Start of EXERCISE DATA
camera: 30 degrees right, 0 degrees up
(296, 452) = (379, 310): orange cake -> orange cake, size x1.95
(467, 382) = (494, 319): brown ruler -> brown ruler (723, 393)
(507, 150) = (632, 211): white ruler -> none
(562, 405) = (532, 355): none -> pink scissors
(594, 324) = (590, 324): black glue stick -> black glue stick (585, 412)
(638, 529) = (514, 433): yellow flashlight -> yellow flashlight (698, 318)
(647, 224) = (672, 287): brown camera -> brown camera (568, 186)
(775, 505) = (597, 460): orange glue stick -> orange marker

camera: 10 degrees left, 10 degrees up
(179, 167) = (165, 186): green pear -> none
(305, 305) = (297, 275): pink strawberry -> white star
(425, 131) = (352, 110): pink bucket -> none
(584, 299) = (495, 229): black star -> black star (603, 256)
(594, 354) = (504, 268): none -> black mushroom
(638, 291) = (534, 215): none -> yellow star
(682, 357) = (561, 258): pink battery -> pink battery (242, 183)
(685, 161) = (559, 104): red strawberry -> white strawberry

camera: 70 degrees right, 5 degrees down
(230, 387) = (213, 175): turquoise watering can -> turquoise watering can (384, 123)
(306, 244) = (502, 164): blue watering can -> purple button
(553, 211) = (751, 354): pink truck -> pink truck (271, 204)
End of EXERCISE DATA
Start of EXERCISE DATA
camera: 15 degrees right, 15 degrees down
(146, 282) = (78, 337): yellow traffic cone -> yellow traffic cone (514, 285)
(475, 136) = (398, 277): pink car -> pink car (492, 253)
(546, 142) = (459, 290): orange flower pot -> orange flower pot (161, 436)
End of EXERCISE DATA
Start of EXERCISE DATA
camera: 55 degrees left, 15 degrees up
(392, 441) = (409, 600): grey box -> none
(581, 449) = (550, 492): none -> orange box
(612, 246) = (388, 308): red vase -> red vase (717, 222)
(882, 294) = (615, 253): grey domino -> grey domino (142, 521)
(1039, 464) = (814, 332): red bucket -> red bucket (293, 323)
End of EXERCISE DATA
HOW TO COMPLETE THIS TASK: In the data above, which lines lie between the line with "(584, 299) = (495, 229): black" and the line with "(306, 244) = (502, 164): blue", inclusive? Print those lines exactly and nothing else.

ANSWER TO THIS TASK:
(584, 299) = (495, 229): black star -> black star (603, 256)
(594, 354) = (504, 268): none -> black mushroom
(638, 291) = (534, 215): none -> yellow star
(682, 357) = (561, 258): pink battery -> pink battery (242, 183)
(685, 161) = (559, 104): red strawberry -> white strawberry

camera: 70 degrees right, 5 degrees down
(230, 387) = (213, 175): turquoise watering can -> turquoise watering can (384, 123)
(306, 244) = (502, 164): blue watering can -> purple button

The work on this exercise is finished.